• YOUR TASK: Among the records that follow, how many lines include the string "grey"? Only the number is wanted.

• Recorded data:

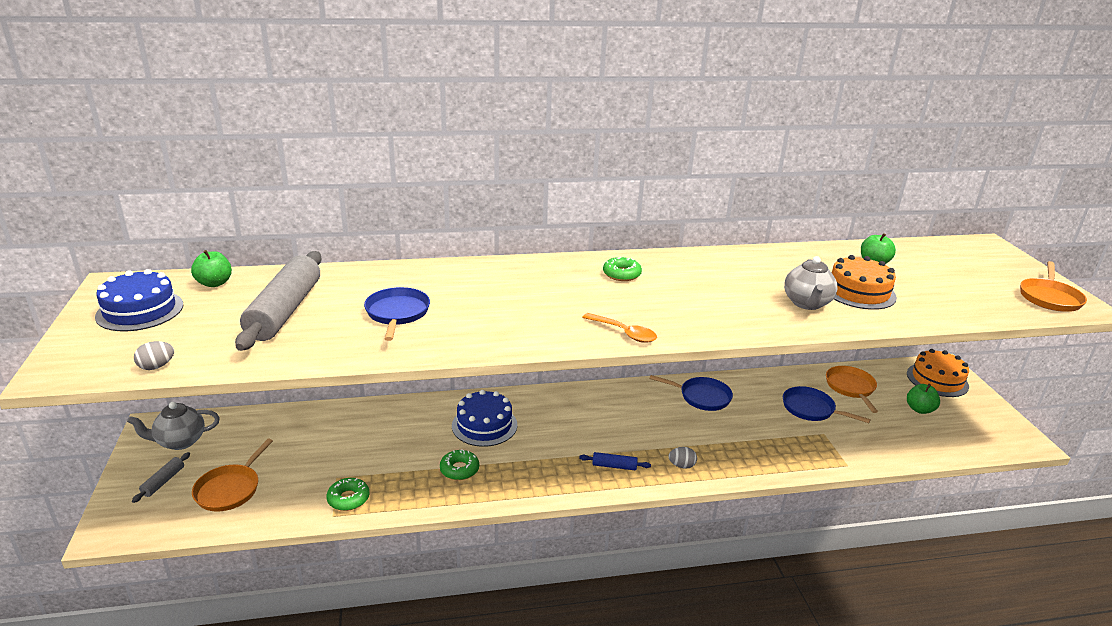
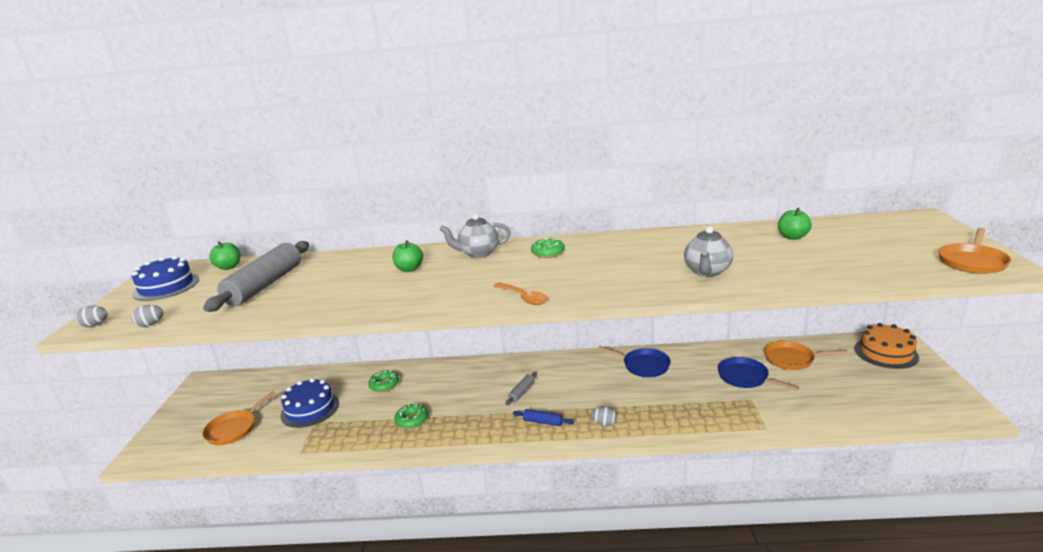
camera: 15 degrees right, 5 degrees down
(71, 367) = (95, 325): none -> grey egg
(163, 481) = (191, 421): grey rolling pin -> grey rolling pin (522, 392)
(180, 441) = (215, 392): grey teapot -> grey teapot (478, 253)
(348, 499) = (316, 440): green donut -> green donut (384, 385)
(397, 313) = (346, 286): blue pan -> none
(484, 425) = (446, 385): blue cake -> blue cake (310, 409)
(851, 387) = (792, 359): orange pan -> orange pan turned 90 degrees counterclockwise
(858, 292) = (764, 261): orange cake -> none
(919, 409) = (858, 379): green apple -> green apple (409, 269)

==

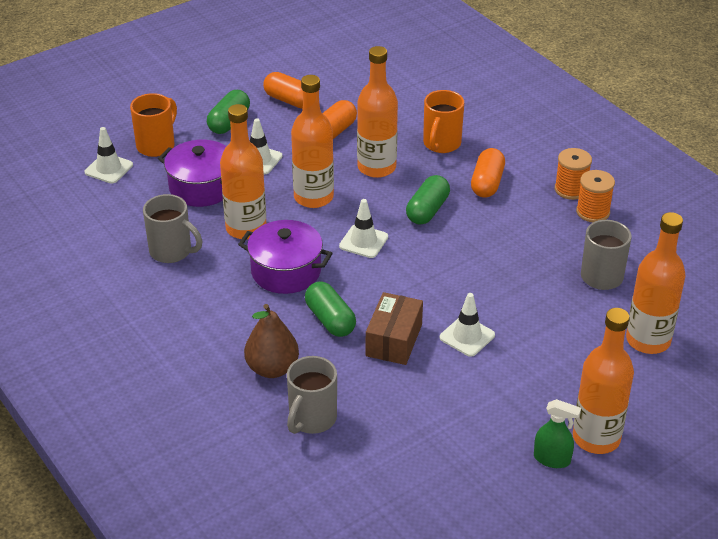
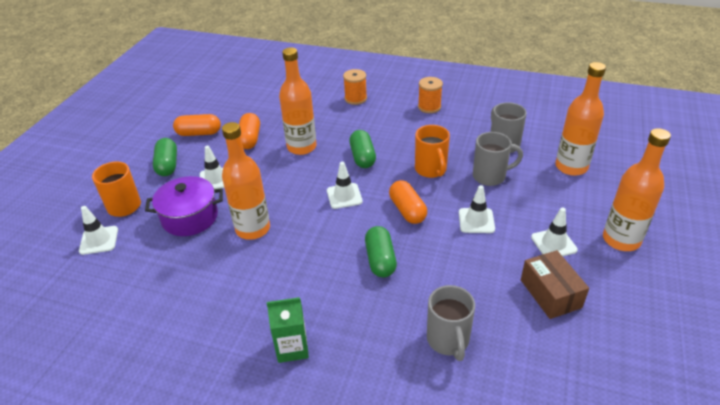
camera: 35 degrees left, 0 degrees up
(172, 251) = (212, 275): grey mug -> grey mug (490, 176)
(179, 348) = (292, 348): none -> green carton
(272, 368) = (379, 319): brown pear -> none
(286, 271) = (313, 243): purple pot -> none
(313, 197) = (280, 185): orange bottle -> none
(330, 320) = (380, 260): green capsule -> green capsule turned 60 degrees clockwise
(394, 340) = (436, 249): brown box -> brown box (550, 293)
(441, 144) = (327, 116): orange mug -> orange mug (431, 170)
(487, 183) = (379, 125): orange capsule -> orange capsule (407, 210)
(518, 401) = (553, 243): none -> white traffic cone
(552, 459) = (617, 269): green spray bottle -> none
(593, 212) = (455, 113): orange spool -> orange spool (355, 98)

• RESULT FOR THIS EXERCISE: 4